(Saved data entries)
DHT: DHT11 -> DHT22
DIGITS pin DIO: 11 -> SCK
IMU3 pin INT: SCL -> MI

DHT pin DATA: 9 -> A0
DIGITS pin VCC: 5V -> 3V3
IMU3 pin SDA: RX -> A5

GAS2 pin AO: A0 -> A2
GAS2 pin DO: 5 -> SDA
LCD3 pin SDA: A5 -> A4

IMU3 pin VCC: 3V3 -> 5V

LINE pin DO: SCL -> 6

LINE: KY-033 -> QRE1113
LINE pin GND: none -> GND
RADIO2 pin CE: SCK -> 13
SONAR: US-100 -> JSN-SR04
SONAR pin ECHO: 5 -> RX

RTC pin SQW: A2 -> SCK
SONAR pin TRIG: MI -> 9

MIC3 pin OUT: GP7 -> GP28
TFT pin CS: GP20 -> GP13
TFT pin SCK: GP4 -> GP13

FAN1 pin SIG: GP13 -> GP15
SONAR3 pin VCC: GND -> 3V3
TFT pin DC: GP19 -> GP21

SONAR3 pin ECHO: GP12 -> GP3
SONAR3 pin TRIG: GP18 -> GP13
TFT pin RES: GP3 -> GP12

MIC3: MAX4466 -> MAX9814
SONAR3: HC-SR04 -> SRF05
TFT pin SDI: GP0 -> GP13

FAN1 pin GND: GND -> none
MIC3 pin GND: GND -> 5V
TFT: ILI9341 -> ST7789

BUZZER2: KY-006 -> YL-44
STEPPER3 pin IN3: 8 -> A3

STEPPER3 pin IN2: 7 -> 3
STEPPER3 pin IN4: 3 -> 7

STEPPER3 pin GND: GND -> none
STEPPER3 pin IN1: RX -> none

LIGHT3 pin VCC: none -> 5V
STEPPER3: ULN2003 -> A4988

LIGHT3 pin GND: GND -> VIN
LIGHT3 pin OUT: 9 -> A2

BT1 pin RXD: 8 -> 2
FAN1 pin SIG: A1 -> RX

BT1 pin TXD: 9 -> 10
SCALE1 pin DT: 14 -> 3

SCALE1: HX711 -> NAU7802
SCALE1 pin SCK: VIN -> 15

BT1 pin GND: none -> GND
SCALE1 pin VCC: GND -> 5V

■ **Your objective**
Wherever the line holding "GAS2 pin AO: A0 -> A2" falls in the entries above, copy exactly from it through the line holding "TFT: ILI9341 -> ST7789", inclusive, and add nothing.

■ **Solution for this problem**
GAS2 pin AO: A0 -> A2
GAS2 pin DO: 5 -> SDA
LCD3 pin SDA: A5 -> A4

IMU3 pin VCC: 3V3 -> 5V

LINE pin DO: SCL -> 6

LINE: KY-033 -> QRE1113
LINE pin GND: none -> GND
RADIO2 pin CE: SCK -> 13
SONAR: US-100 -> JSN-SR04
SONAR pin ECHO: 5 -> RX

RTC pin SQW: A2 -> SCK
SONAR pin TRIG: MI -> 9

MIC3 pin OUT: GP7 -> GP28
TFT pin CS: GP20 -> GP13
TFT pin SCK: GP4 -> GP13

FAN1 pin SIG: GP13 -> GP15
SONAR3 pin VCC: GND -> 3V3
TFT pin DC: GP19 -> GP21

SONAR3 pin ECHO: GP12 -> GP3
SONAR3 pin TRIG: GP18 -> GP13
TFT pin RES: GP3 -> GP12

MIC3: MAX4466 -> MAX9814
SONAR3: HC-SR04 -> SRF05
TFT pin SDI: GP0 -> GP13

FAN1 pin GND: GND -> none
MIC3 pin GND: GND -> 5V
TFT: ILI9341 -> ST7789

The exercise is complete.